Stored data entries
▬▬▬▬▬▬▬▬▬▬

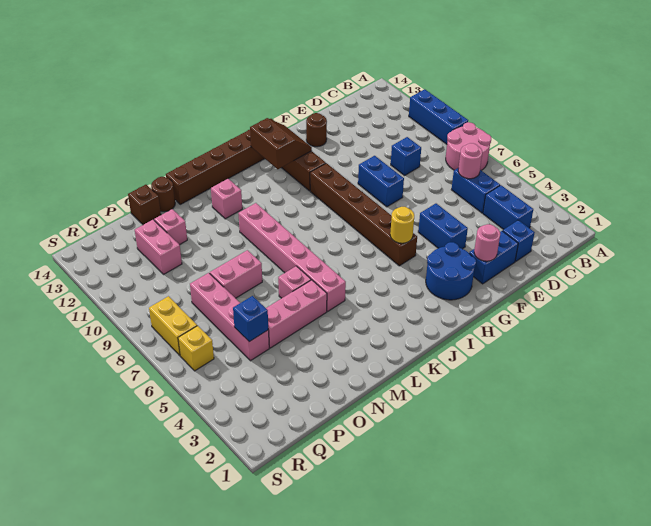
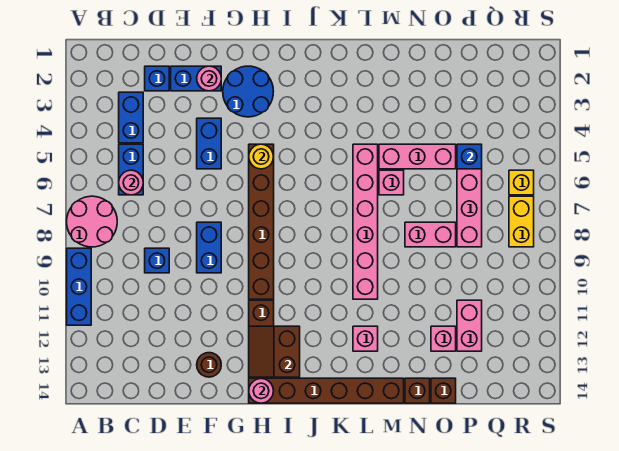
none -> pink round brick H14 level 2
brown round brick N14 level 1 -> brown brick N14 level 1

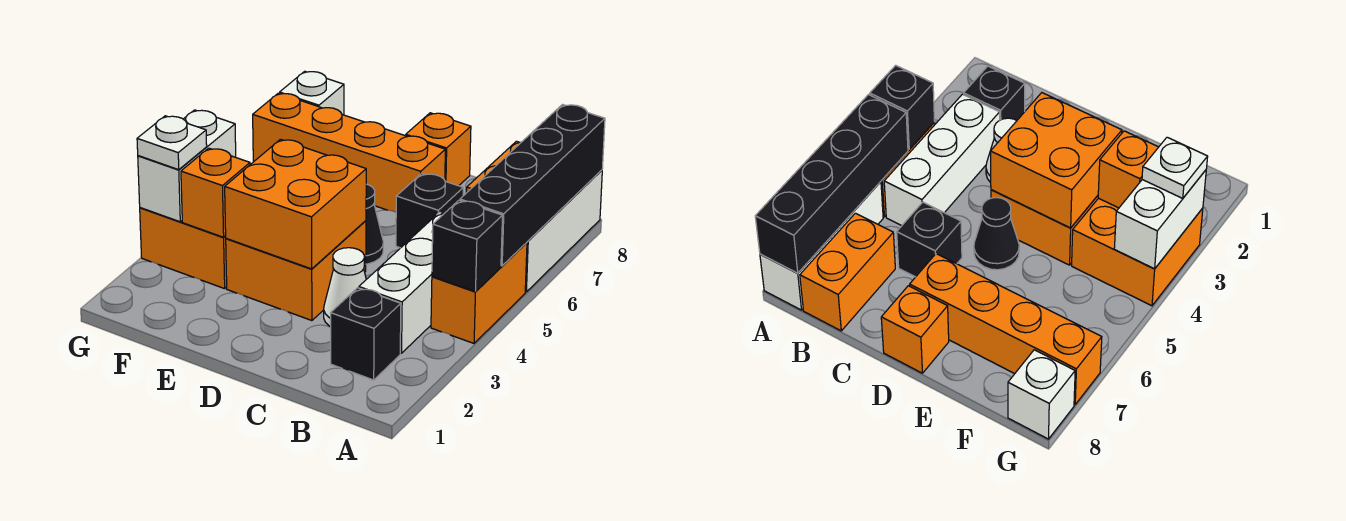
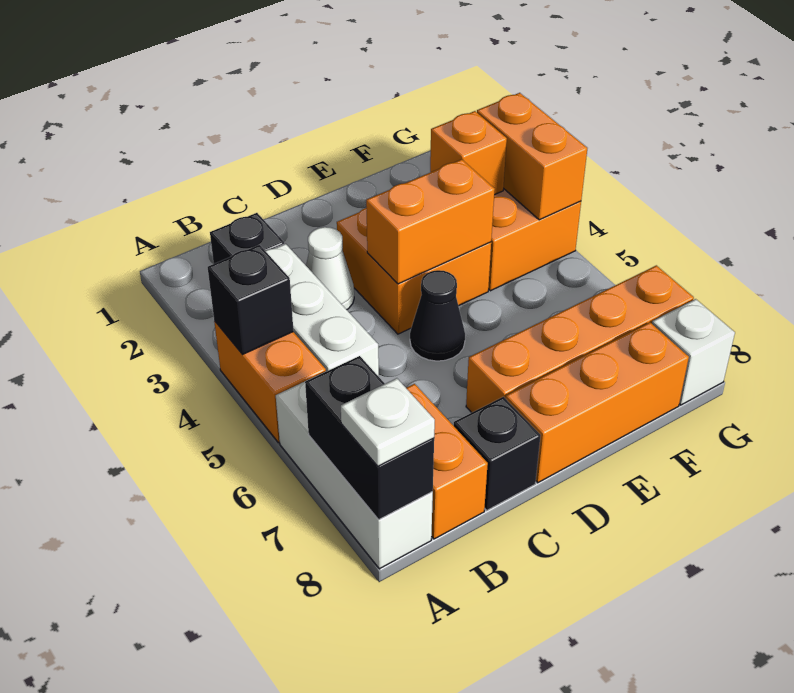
black brick A5:A8 level 2 -> black brick A7:A8 level 2
black brick C6 level 1 -> black brick C8 level 1
orange brick D3:E4 level 2 -> orange brick D4:E4 level 2
orange brick D8 level 1 -> orange brick D8:F8 level 1
white brick G3:G4 level 2 -> orange brick G3:G4 level 2
white plate G3 level 3 -> white plate A8 level 3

▬▬▬▬▬▬▬▬▬▬

[Problem to solve] None of the pictures belongs in the answer, but all the entries must be repeated exactly.

[Result of this task]
none -> pink round brick H14 level 2
brown round brick N14 level 1 -> brown brick N14 level 1

black brick A5:A8 level 2 -> black brick A7:A8 level 2
black brick C6 level 1 -> black brick C8 level 1
orange brick D3:E4 level 2 -> orange brick D4:E4 level 2
orange brick D8 level 1 -> orange brick D8:F8 level 1
white brick G3:G4 level 2 -> orange brick G3:G4 level 2
white plate G3 level 3 -> white plate A8 level 3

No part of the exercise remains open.